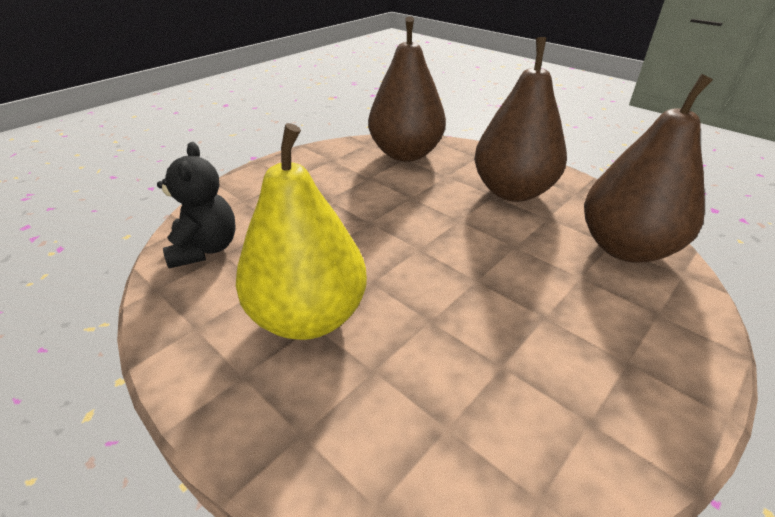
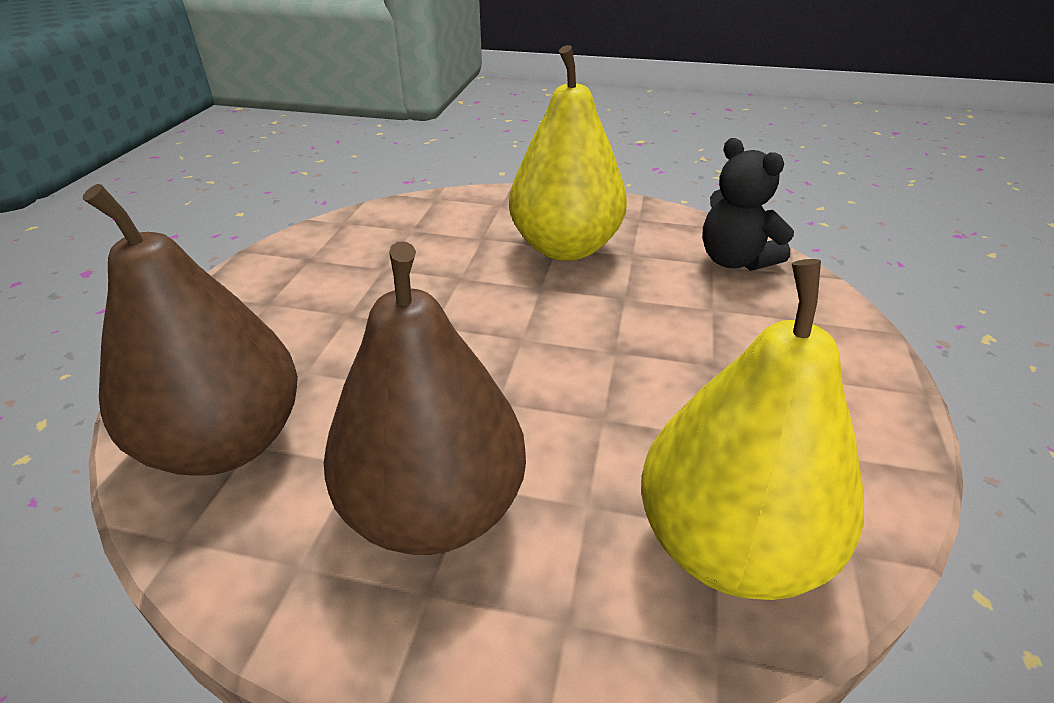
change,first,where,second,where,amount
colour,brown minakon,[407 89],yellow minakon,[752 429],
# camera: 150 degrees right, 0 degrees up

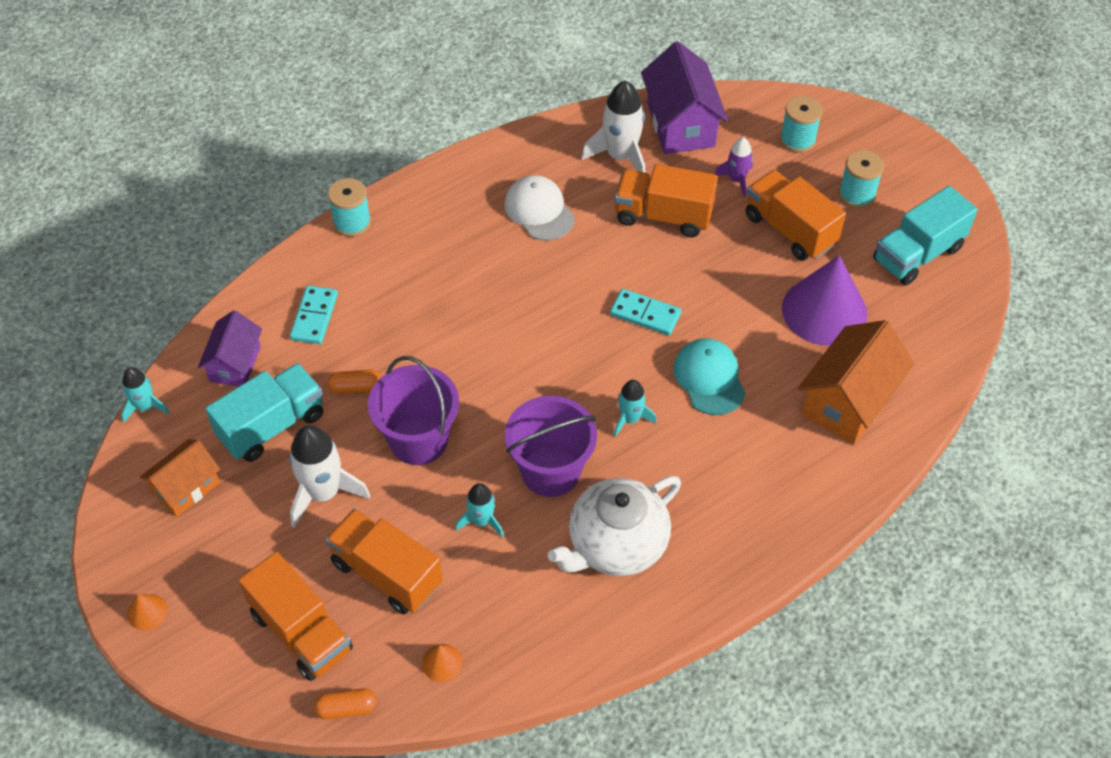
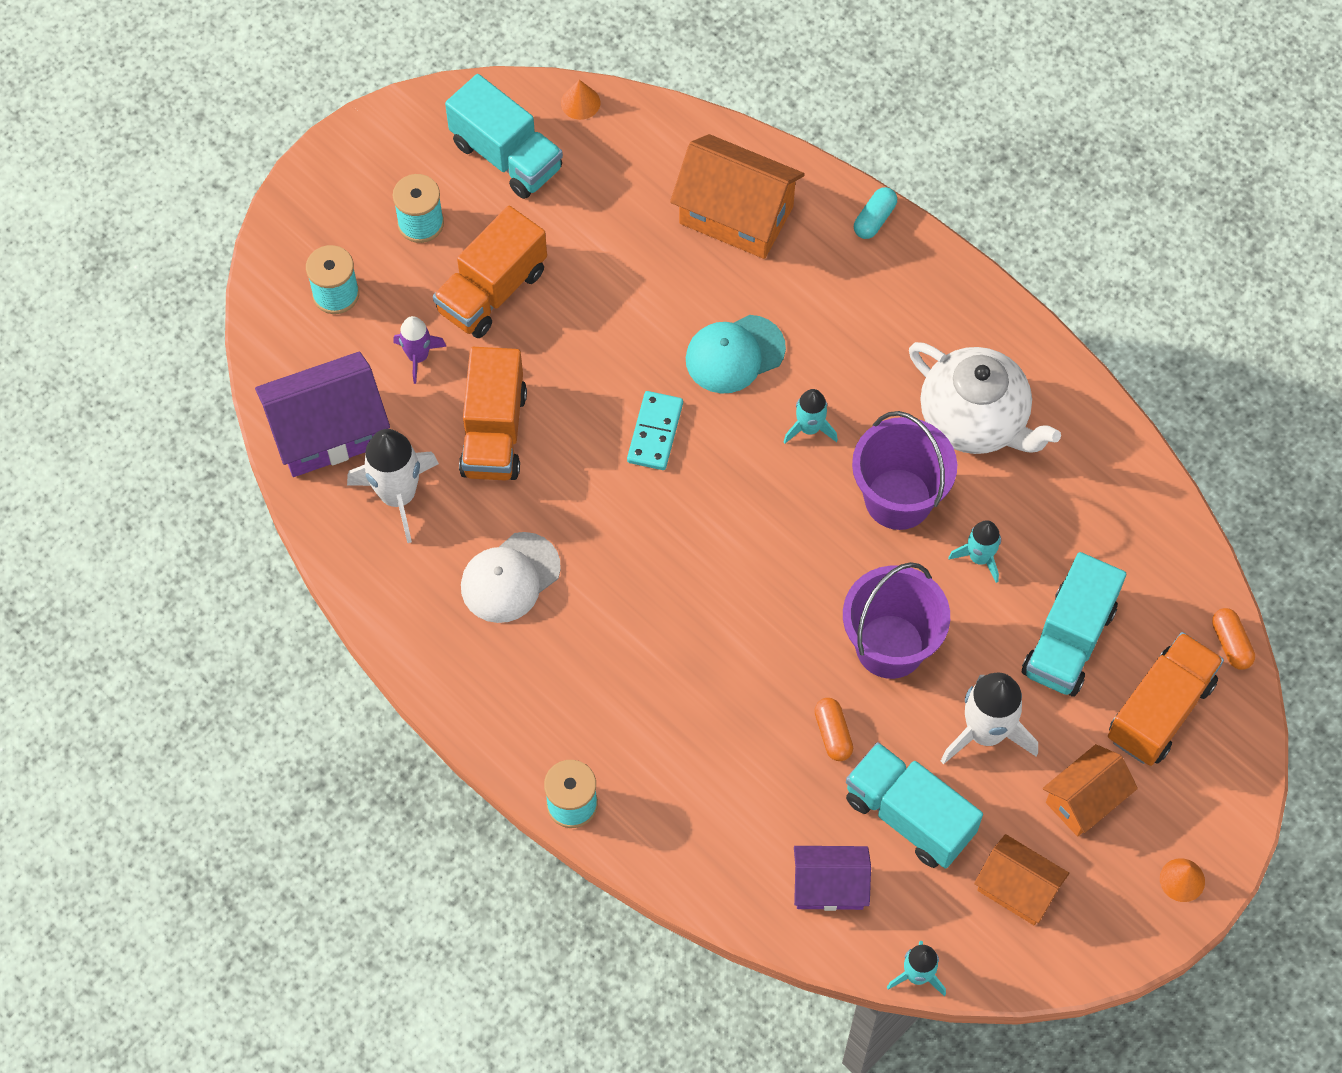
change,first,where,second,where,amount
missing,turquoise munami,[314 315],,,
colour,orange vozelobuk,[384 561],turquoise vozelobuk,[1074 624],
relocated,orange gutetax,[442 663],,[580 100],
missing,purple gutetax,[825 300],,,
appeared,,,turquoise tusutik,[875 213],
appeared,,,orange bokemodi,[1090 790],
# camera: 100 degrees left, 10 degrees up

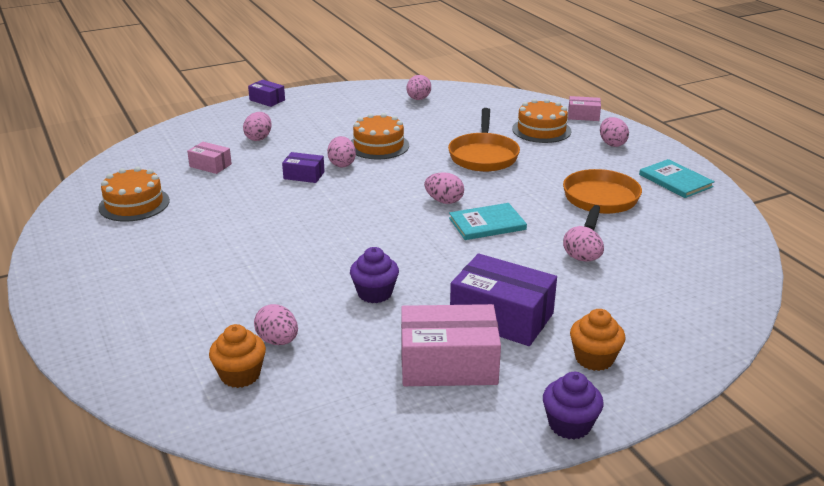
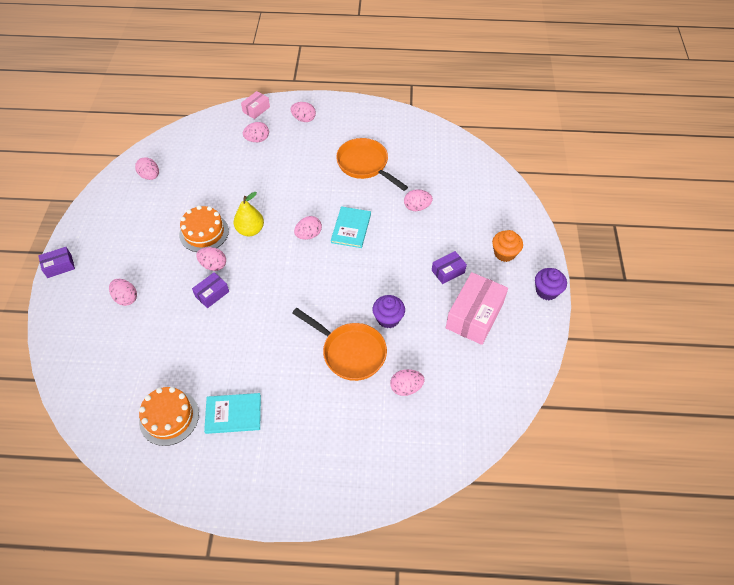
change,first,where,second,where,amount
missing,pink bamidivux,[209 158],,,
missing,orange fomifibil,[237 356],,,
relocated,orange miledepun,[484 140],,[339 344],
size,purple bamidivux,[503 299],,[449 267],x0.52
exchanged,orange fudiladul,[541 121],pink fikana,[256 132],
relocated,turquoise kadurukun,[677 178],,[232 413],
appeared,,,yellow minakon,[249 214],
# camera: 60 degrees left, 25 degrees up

#####

** ASSIGNMENT **
Restate word for word the lines running from the first line of the material to the line containing "colour,brown minakon,[407 89],yellow", inclusive, and drop every picture.

** PROBLEM SOLUTION **
change,first,where,second,where,amount
colour,brown minakon,[407 89],yellow minakon,[752 429],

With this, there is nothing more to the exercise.